*PROMPT:* Two lines below mark the span: the one containing "(299, 95) = (671, 217): brown" and the one containing "(411, 279) = (372, 165): yellow". Set down both, plus every line between, exactly as they stand, and nothing else.

═══

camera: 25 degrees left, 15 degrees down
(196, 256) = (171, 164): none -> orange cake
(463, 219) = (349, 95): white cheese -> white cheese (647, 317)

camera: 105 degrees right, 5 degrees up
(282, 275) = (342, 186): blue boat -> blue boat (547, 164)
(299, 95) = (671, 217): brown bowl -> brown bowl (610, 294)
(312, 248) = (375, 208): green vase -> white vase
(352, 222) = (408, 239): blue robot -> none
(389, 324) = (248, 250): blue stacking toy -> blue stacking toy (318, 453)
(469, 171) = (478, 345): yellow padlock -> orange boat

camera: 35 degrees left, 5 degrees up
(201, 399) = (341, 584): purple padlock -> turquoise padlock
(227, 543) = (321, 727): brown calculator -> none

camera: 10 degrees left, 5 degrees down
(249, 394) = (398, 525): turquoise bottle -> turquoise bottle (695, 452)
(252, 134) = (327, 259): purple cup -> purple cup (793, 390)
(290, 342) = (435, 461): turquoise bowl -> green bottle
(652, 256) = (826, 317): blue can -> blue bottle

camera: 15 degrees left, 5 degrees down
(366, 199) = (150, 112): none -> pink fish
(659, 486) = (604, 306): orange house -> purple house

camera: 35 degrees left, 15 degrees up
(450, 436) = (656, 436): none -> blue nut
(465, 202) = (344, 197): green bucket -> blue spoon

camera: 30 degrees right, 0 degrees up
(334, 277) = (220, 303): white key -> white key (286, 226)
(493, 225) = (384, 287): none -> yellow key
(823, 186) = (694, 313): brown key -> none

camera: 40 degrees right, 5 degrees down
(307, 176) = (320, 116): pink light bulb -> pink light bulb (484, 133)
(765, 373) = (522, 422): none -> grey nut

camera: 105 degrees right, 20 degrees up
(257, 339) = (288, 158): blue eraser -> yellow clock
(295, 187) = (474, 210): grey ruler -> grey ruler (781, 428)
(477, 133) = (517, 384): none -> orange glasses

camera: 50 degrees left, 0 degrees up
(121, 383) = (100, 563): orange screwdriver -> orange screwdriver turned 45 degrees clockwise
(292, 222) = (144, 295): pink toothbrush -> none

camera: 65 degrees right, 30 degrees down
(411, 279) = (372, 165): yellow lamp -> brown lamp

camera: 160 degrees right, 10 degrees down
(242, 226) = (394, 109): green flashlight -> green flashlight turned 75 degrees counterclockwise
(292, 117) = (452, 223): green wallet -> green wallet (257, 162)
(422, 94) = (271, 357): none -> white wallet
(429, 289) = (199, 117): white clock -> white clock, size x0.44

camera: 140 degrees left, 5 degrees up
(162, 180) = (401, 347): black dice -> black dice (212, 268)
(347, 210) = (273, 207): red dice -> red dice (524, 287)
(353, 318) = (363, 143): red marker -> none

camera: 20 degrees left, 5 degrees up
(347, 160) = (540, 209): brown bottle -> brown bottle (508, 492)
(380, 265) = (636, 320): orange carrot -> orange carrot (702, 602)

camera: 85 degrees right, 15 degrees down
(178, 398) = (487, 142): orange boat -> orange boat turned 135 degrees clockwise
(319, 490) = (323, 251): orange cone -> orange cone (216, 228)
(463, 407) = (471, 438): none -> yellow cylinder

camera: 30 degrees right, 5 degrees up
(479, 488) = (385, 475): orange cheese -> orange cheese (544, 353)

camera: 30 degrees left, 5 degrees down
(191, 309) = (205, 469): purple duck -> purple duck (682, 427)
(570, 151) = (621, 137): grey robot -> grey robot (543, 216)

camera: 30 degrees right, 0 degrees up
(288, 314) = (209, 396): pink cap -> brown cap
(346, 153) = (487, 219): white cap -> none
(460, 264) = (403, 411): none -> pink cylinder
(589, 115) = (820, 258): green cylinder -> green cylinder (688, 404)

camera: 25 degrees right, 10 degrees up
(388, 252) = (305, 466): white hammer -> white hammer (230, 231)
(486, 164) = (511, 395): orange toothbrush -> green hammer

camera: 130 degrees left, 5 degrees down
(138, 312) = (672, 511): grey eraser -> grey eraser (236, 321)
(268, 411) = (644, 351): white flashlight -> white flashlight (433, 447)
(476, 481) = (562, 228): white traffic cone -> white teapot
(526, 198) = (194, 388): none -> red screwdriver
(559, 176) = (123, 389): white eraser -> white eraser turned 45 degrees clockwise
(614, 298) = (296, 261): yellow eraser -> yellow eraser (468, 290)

═══

*SOLUTION BELOW:*
(299, 95) = (671, 217): brown bowl -> brown bowl (610, 294)
(312, 248) = (375, 208): green vase -> white vase
(352, 222) = (408, 239): blue robot -> none
(389, 324) = (248, 250): blue stacking toy -> blue stacking toy (318, 453)
(469, 171) = (478, 345): yellow padlock -> orange boat

camera: 35 degrees left, 5 degrees up
(201, 399) = (341, 584): purple padlock -> turquoise padlock
(227, 543) = (321, 727): brown calculator -> none

camera: 10 degrees left, 5 degrees down
(249, 394) = (398, 525): turquoise bottle -> turquoise bottle (695, 452)
(252, 134) = (327, 259): purple cup -> purple cup (793, 390)
(290, 342) = (435, 461): turquoise bowl -> green bottle
(652, 256) = (826, 317): blue can -> blue bottle

camera: 15 degrees left, 5 degrees down
(366, 199) = (150, 112): none -> pink fish
(659, 486) = (604, 306): orange house -> purple house

camera: 35 degrees left, 15 degrees up
(450, 436) = (656, 436): none -> blue nut
(465, 202) = (344, 197): green bucket -> blue spoon

camera: 30 degrees right, 0 degrees up
(334, 277) = (220, 303): white key -> white key (286, 226)
(493, 225) = (384, 287): none -> yellow key
(823, 186) = (694, 313): brown key -> none

camera: 40 degrees right, 5 degrees down
(307, 176) = (320, 116): pink light bulb -> pink light bulb (484, 133)
(765, 373) = (522, 422): none -> grey nut

camera: 105 degrees right, 20 degrees up
(257, 339) = (288, 158): blue eraser -> yellow clock
(295, 187) = (474, 210): grey ruler -> grey ruler (781, 428)
(477, 133) = (517, 384): none -> orange glasses

camera: 50 degrees left, 0 degrees up
(121, 383) = (100, 563): orange screwdriver -> orange screwdriver turned 45 degrees clockwise
(292, 222) = (144, 295): pink toothbrush -> none

camera: 65 degrees right, 30 degrees down
(411, 279) = (372, 165): yellow lamp -> brown lamp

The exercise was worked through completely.